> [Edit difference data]
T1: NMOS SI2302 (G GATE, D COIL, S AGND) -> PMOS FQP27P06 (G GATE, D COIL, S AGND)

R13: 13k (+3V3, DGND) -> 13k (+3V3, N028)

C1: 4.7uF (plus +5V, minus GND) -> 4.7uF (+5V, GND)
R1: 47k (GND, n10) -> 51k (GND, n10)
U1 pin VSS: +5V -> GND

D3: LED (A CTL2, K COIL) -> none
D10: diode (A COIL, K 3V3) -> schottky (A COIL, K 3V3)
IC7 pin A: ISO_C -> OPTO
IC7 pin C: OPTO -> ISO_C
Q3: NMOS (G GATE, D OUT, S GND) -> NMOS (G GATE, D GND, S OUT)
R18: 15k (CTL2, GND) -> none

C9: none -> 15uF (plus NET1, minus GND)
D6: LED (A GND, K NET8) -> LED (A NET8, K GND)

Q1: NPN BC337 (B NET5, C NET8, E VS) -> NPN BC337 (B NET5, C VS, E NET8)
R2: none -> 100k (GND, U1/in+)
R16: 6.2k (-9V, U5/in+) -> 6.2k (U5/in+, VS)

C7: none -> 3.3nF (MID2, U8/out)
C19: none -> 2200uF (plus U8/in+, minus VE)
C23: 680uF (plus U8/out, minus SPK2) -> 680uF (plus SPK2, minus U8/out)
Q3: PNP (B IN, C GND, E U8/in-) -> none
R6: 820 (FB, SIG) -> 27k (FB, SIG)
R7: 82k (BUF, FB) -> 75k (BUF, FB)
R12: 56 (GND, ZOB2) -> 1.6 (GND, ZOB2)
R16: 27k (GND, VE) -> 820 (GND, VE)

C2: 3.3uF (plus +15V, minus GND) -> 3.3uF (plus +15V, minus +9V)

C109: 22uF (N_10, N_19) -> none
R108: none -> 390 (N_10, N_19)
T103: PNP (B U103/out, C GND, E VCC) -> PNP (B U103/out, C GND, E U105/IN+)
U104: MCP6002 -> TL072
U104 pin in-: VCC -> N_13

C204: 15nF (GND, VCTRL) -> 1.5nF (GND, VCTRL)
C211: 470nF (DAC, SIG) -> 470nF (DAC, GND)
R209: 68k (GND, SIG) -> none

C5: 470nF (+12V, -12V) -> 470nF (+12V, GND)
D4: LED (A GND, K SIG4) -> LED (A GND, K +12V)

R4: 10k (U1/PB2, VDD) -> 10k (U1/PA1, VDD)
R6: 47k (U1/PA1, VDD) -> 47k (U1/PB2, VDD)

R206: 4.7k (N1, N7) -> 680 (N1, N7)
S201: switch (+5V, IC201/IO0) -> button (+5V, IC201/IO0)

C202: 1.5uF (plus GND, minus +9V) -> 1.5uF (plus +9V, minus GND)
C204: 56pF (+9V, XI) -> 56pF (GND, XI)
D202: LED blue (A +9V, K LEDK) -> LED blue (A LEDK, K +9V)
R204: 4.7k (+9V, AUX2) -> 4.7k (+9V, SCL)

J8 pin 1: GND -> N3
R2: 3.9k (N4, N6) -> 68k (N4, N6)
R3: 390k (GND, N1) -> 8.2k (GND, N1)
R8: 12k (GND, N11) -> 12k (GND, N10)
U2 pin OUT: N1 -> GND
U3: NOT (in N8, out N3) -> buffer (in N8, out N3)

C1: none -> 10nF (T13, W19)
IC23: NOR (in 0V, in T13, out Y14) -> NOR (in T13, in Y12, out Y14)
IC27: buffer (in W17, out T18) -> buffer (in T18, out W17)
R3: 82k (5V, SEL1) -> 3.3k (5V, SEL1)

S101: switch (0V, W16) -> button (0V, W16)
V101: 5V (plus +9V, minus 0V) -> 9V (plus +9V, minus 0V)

> [TASK ITEM] Every entry must be duplicated exactly as it stands.

> [SOLUTION FOR THIS PROBLEM]
T1: NMOS SI2302 (G GATE, D COIL, S AGND) -> PMOS FQP27P06 (G GATE, D COIL, S AGND)

R13: 13k (+3V3, DGND) -> 13k (+3V3, N028)

C1: 4.7uF (plus +5V, minus GND) -> 4.7uF (+5V, GND)
R1: 47k (GND, n10) -> 51k (GND, n10)
U1 pin VSS: +5V -> GND

D3: LED (A CTL2, K COIL) -> none
D10: diode (A COIL, K 3V3) -> schottky (A COIL, K 3V3)
IC7 pin A: ISO_C -> OPTO
IC7 pin C: OPTO -> ISO_C
Q3: NMOS (G GATE, D OUT, S GND) -> NMOS (G GATE, D GND, S OUT)
R18: 15k (CTL2, GND) -> none

C9: none -> 15uF (plus NET1, minus GND)
D6: LED (A GND, K NET8) -> LED (A NET8, K GND)

Q1: NPN BC337 (B NET5, C NET8, E VS) -> NPN BC337 (B NET5, C VS, E NET8)
R2: none -> 100k (GND, U1/in+)
R16: 6.2k (-9V, U5/in+) -> 6.2k (U5/in+, VS)

C7: none -> 3.3nF (MID2, U8/out)
C19: none -> 2200uF (plus U8/in+, minus VE)
C23: 680uF (plus U8/out, minus SPK2) -> 680uF (plus SPK2, minus U8/out)
Q3: PNP (B IN, C GND, E U8/in-) -> none
R6: 820 (FB, SIG) -> 27k (FB, SIG)
R7: 82k (BUF, FB) -> 75k (BUF, FB)
R12: 56 (GND, ZOB2) -> 1.6 (GND, ZOB2)
R16: 27k (GND, VE) -> 820 (GND, VE)

C2: 3.3uF (plus +15V, minus GND) -> 3.3uF (plus +15V, minus +9V)

C109: 22uF (N_10, N_19) -> none
R108: none -> 390 (N_10, N_19)
T103: PNP (B U103/out, C GND, E VCC) -> PNP (B U103/out, C GND, E U105/IN+)
U104: MCP6002 -> TL072
U104 pin in-: VCC -> N_13

C204: 15nF (GND, VCTRL) -> 1.5nF (GND, VCTRL)
C211: 470nF (DAC, SIG) -> 470nF (DAC, GND)
R209: 68k (GND, SIG) -> none

C5: 470nF (+12V, -12V) -> 470nF (+12V, GND)
D4: LED (A GND, K SIG4) -> LED (A GND, K +12V)

R4: 10k (U1/PB2, VDD) -> 10k (U1/PA1, VDD)
R6: 47k (U1/PA1, VDD) -> 47k (U1/PB2, VDD)

R206: 4.7k (N1, N7) -> 680 (N1, N7)
S201: switch (+5V, IC201/IO0) -> button (+5V, IC201/IO0)

C202: 1.5uF (plus GND, minus +9V) -> 1.5uF (plus +9V, minus GND)
C204: 56pF (+9V, XI) -> 56pF (GND, XI)
D202: LED blue (A +9V, K LEDK) -> LED blue (A LEDK, K +9V)
R204: 4.7k (+9V, AUX2) -> 4.7k (+9V, SCL)

J8 pin 1: GND -> N3
R2: 3.9k (N4, N6) -> 68k (N4, N6)
R3: 390k (GND, N1) -> 8.2k (GND, N1)
R8: 12k (GND, N11) -> 12k (GND, N10)
U2 pin OUT: N1 -> GND
U3: NOT (in N8, out N3) -> buffer (in N8, out N3)

C1: none -> 10nF (T13, W19)
IC23: NOR (in 0V, in T13, out Y14) -> NOR (in T13, in Y12, out Y14)
IC27: buffer (in W17, out T18) -> buffer (in T18, out W17)
R3: 82k (5V, SEL1) -> 3.3k (5V, SEL1)

S101: switch (0V, W16) -> button (0V, W16)
V101: 5V (plus +9V, minus 0V) -> 9V (plus +9V, minus 0V)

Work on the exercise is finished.